+++ SUPPLIED DATA

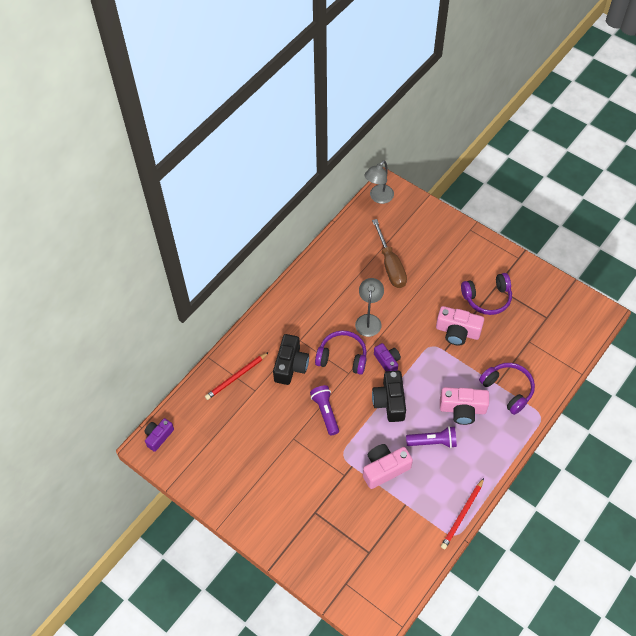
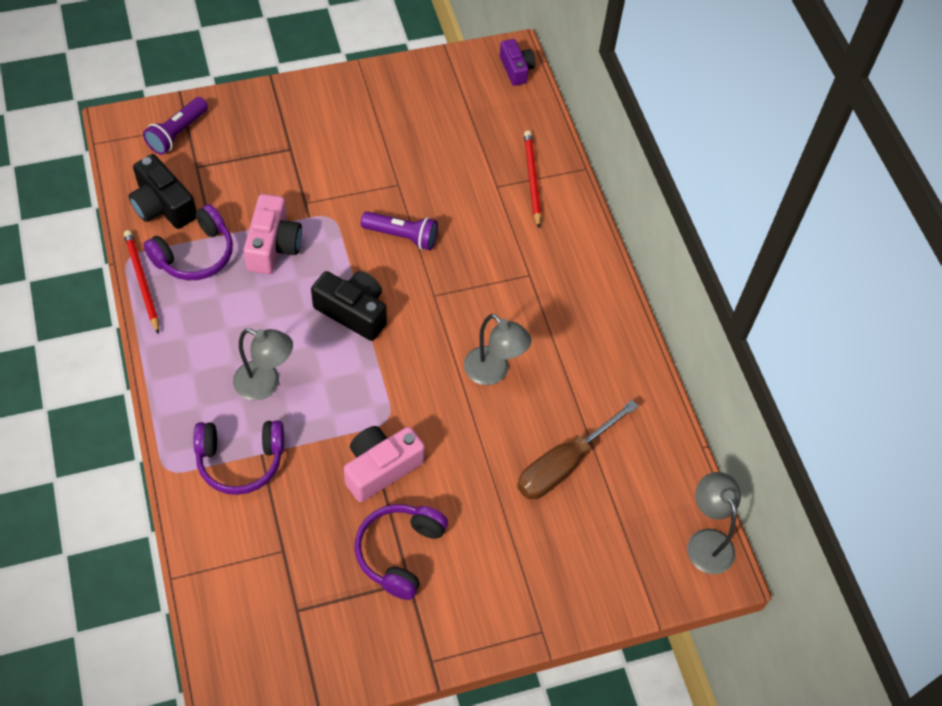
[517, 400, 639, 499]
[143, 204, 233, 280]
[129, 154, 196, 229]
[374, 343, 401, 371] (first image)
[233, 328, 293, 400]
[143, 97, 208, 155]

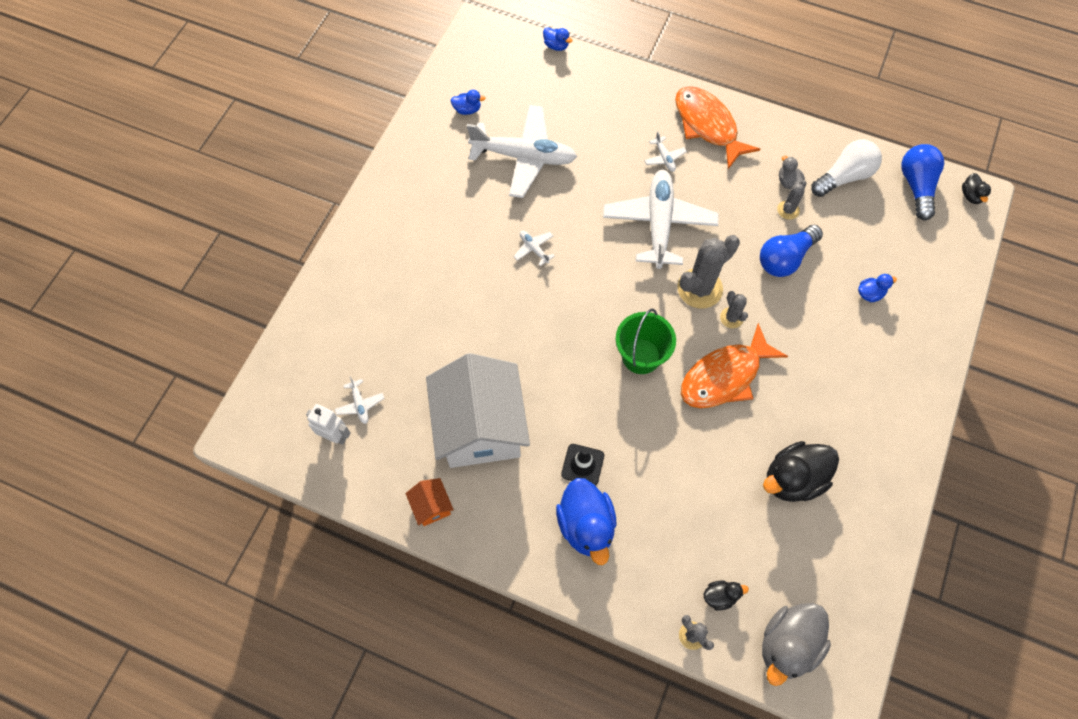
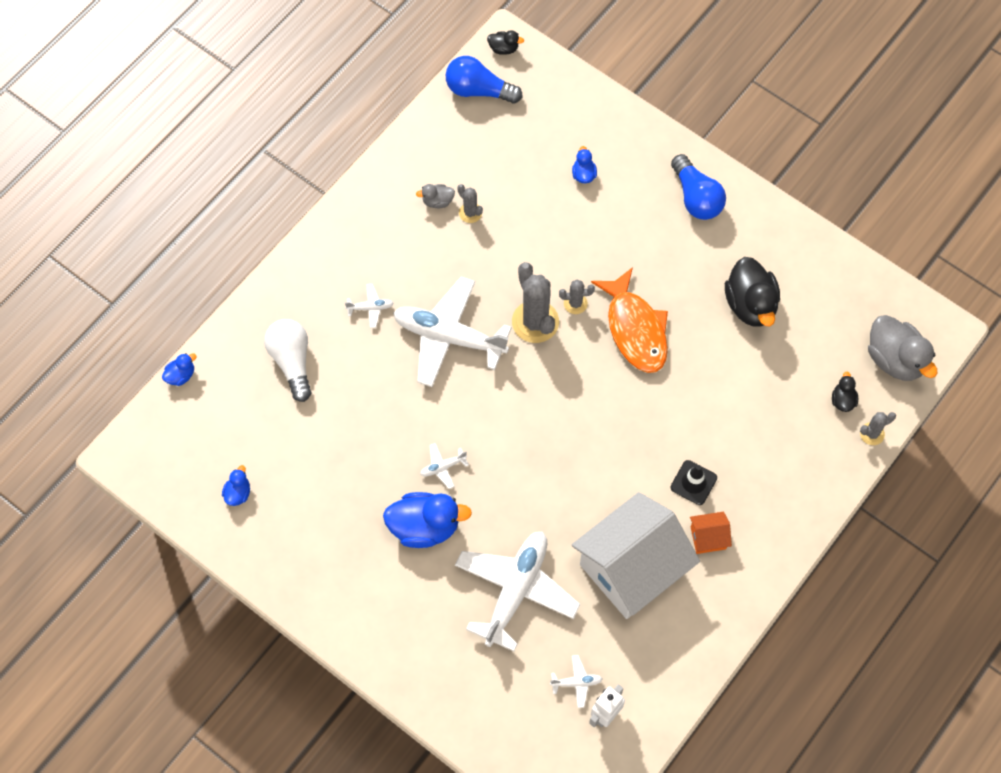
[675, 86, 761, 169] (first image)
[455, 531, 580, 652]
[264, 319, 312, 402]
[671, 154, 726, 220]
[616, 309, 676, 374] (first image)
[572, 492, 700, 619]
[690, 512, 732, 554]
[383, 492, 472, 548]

++++++

PROBLEM DETAILS :: Every record above should be transcribed exactly; the pictures stay out of the copy.

EXERCISE SOLUTION ::
[517, 400, 639, 499]
[143, 204, 233, 280]
[129, 154, 196, 229]
[374, 343, 401, 371] (first image)
[233, 328, 293, 400]
[143, 97, 208, 155]

[675, 86, 761, 169] (first image)
[455, 531, 580, 652]
[264, 319, 312, 402]
[671, 154, 726, 220]
[616, 309, 676, 374] (first image)
[572, 492, 700, 619]
[690, 512, 732, 554]
[383, 492, 472, 548]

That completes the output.